Recorded information: Begin
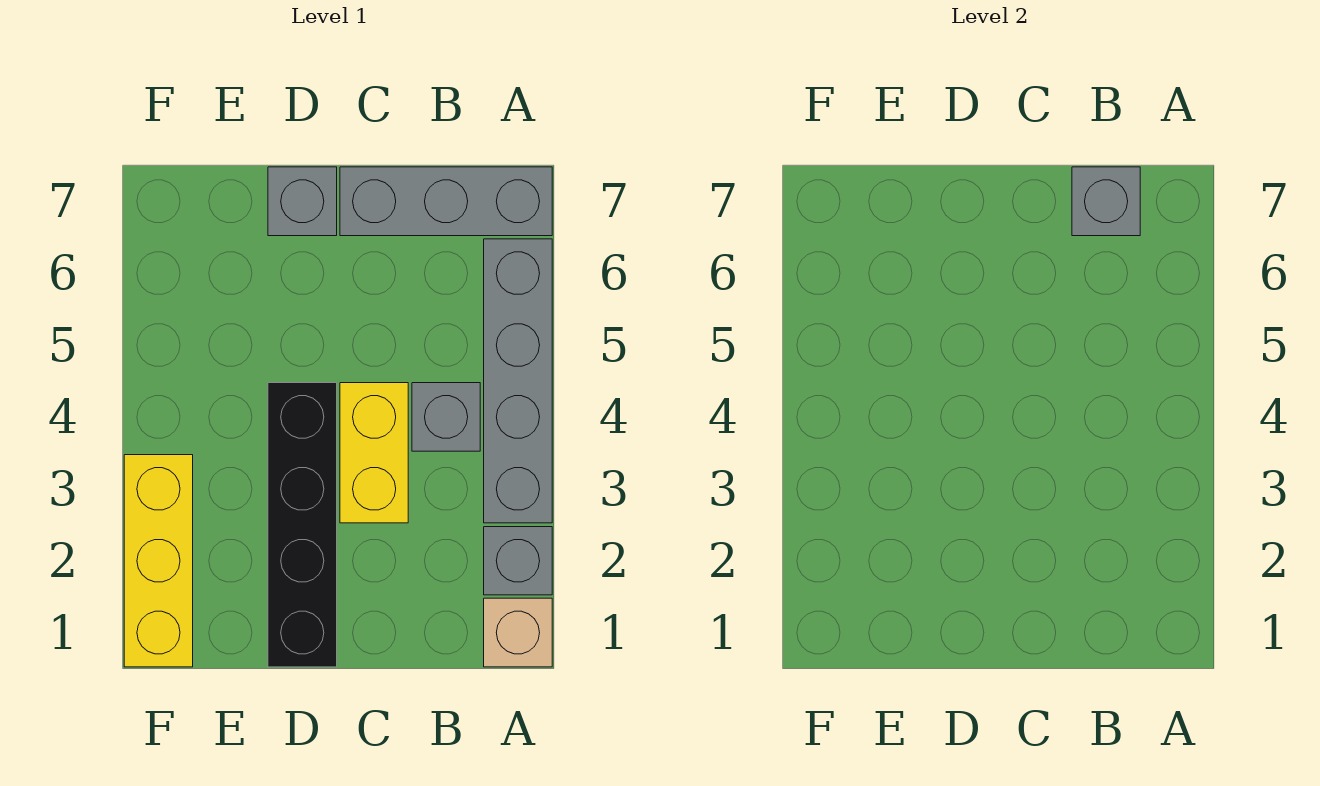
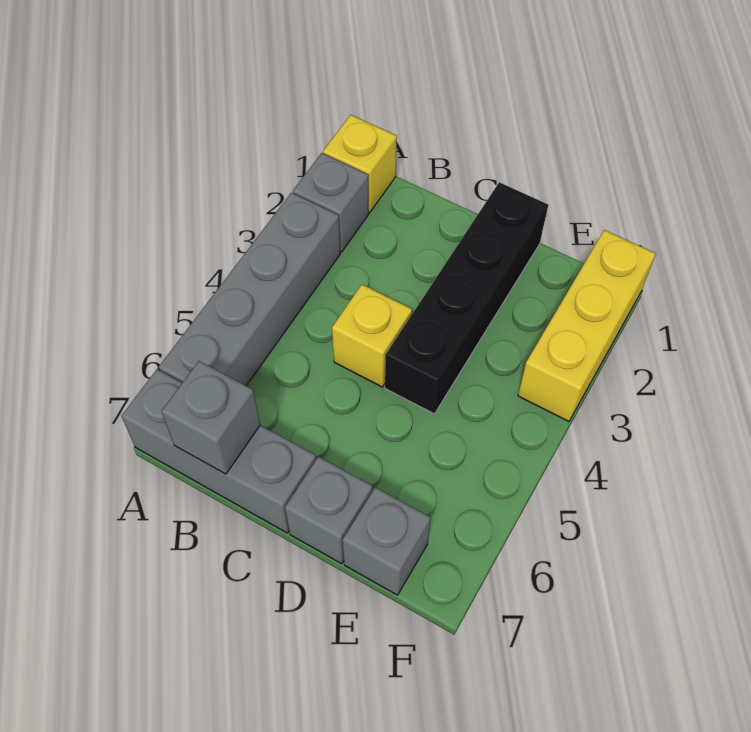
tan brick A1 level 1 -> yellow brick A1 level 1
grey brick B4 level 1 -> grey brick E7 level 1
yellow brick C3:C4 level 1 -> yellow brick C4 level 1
Recorded information: End
Recorded information: Begin
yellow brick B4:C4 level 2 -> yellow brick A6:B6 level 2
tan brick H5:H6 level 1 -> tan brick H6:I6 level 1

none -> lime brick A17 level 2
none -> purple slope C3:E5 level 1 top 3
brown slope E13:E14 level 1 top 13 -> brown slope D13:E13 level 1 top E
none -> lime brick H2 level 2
Recorded information: End
Recorded information: Begin
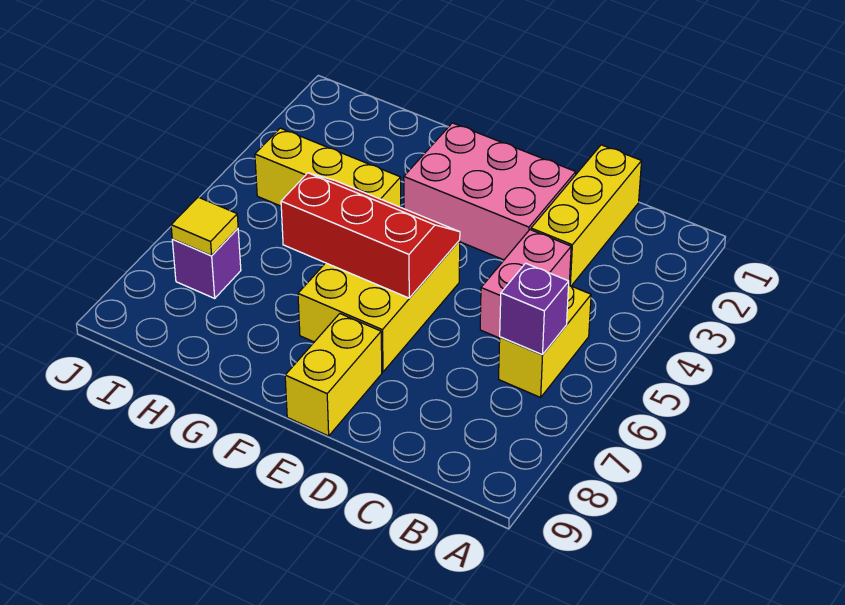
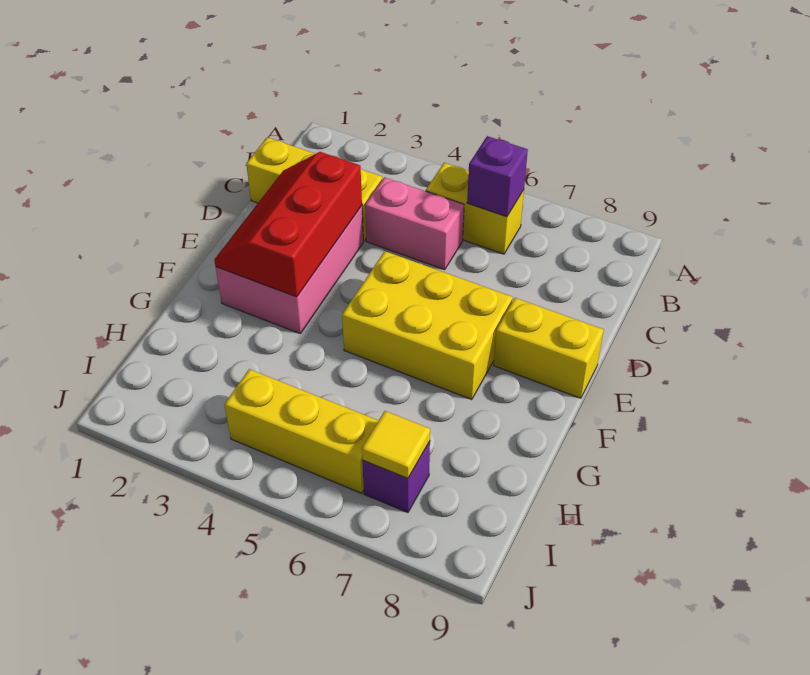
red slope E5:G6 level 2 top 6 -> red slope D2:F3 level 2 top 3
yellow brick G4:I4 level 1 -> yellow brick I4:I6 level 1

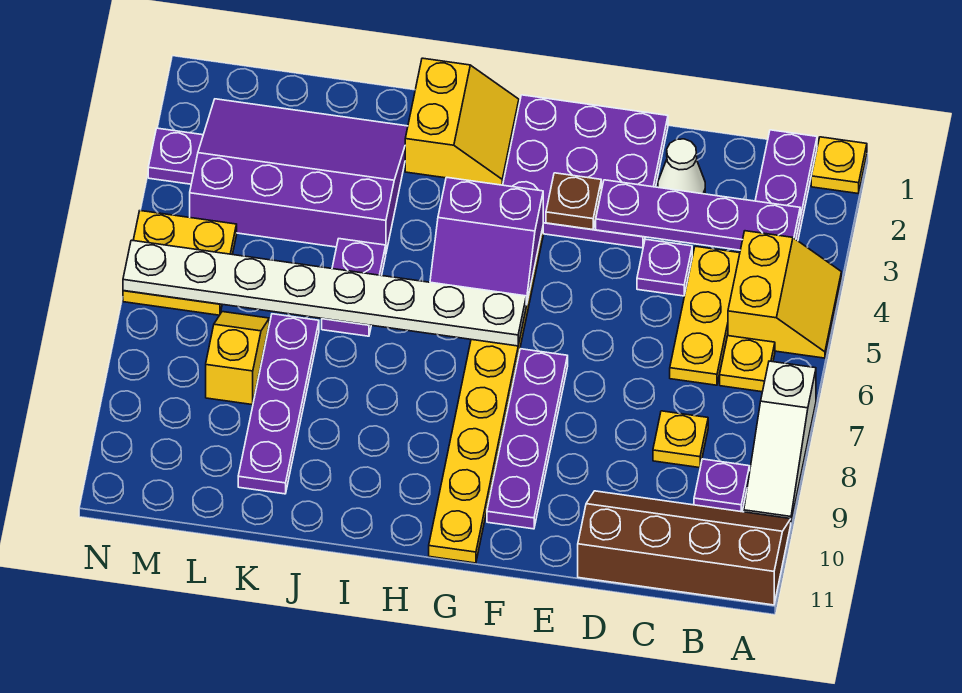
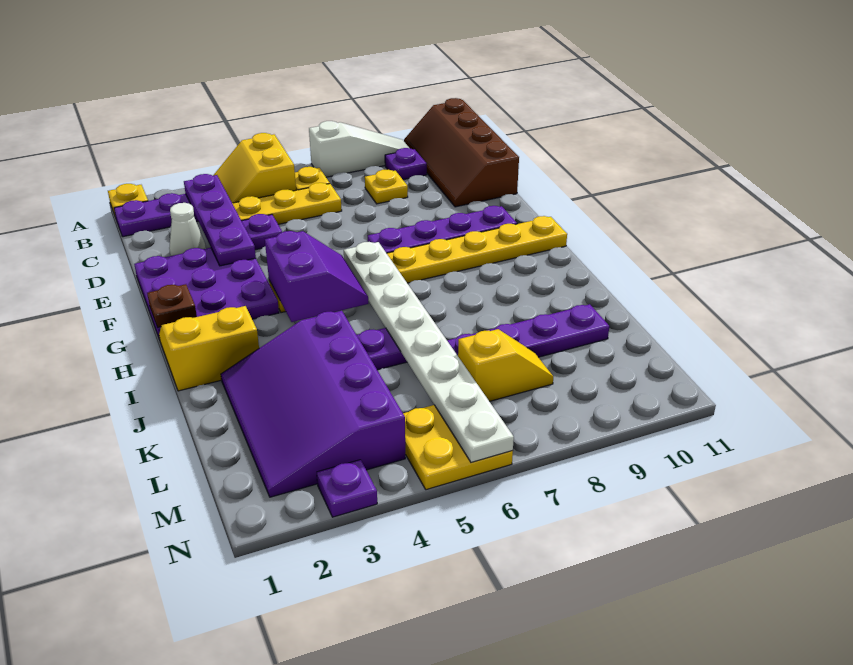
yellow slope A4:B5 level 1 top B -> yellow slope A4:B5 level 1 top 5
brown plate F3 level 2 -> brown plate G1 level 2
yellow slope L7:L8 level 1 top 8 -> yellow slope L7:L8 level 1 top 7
Recorded information: End
» What is needed
Would you quote everything above from the line containing "none -> purple slope C3:E5 level 1 top 3" down to the line containing "none -> lime brick H2 level 2"? Include both of those lines and nothing else.

» Answer for the task
none -> purple slope C3:E5 level 1 top 3
brown slope E13:E14 level 1 top 13 -> brown slope D13:E13 level 1 top E
none -> lime brick H2 level 2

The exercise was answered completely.